### EXERCISE
Wherever the word "width" occurs in the lines below, copy the whole line.

### SOURCE DATA

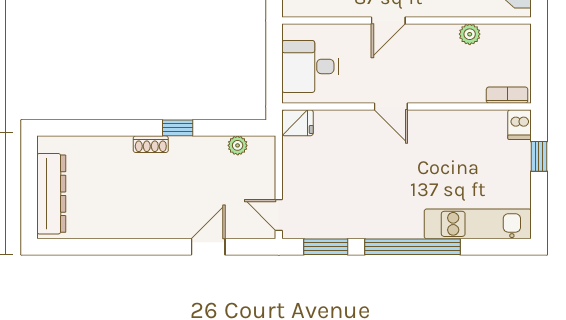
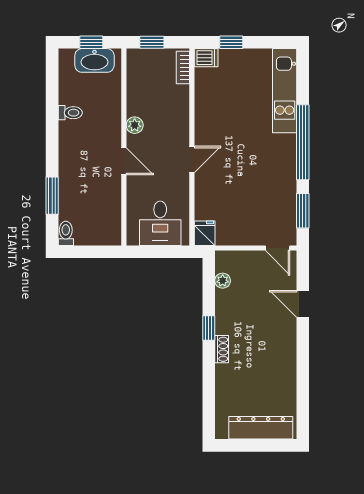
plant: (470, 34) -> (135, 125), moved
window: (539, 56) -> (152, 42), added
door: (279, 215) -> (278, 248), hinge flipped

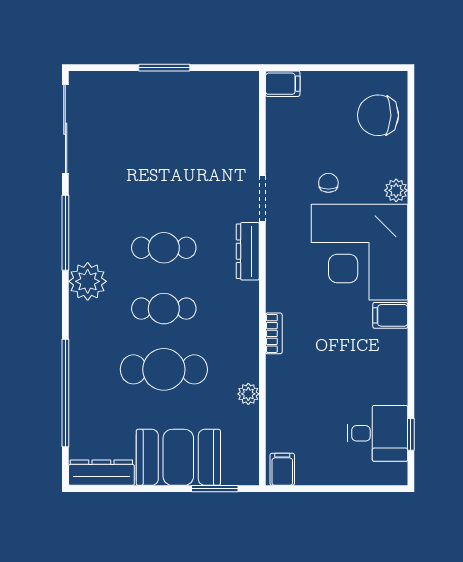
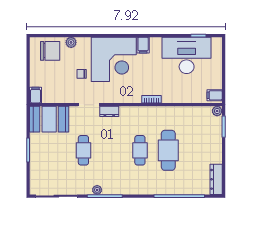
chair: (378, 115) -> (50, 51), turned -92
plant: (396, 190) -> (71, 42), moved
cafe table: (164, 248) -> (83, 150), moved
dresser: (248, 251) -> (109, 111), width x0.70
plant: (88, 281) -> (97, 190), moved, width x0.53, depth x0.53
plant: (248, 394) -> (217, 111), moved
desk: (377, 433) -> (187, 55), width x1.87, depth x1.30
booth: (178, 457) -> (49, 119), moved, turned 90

* * *

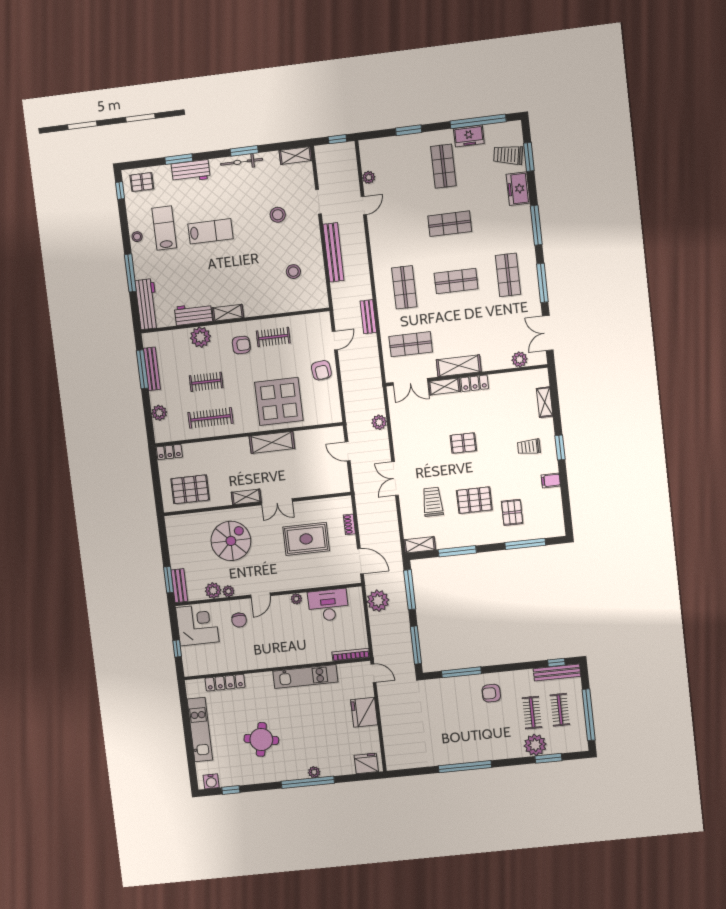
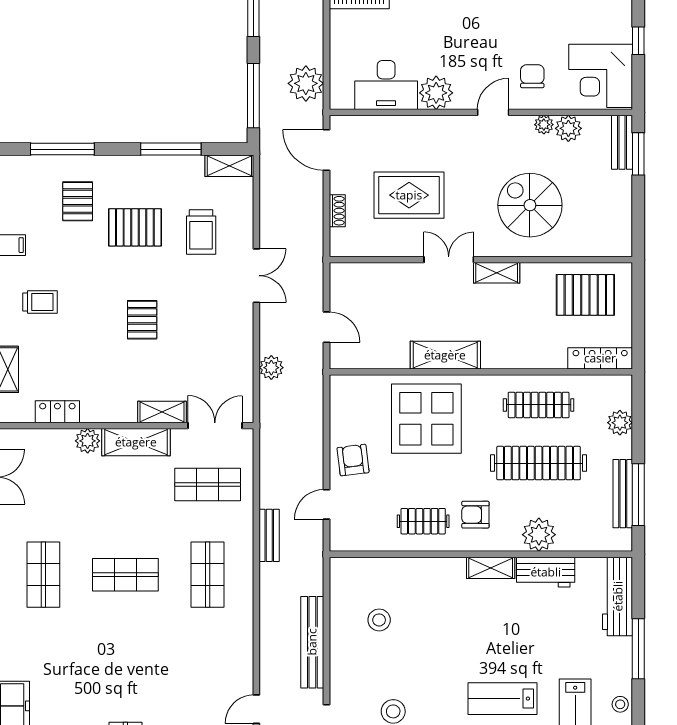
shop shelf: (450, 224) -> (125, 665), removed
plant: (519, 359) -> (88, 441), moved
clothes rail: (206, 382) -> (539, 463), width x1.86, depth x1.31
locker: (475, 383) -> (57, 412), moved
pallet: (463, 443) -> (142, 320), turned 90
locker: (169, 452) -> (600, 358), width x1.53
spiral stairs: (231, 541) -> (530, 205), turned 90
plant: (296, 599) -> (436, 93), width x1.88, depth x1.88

### YOUR RESPONSE
dresser: (248, 251) -> (109, 111), width x0.70
plant: (88, 281) -> (97, 190), moved, width x0.53, depth x0.53
desk: (377, 433) -> (187, 55), width x1.87, depth x1.30
clothes rail: (206, 382) -> (539, 463), width x1.86, depth x1.31
locker: (169, 452) -> (600, 358), width x1.53
plant: (296, 599) -> (436, 93), width x1.88, depth x1.88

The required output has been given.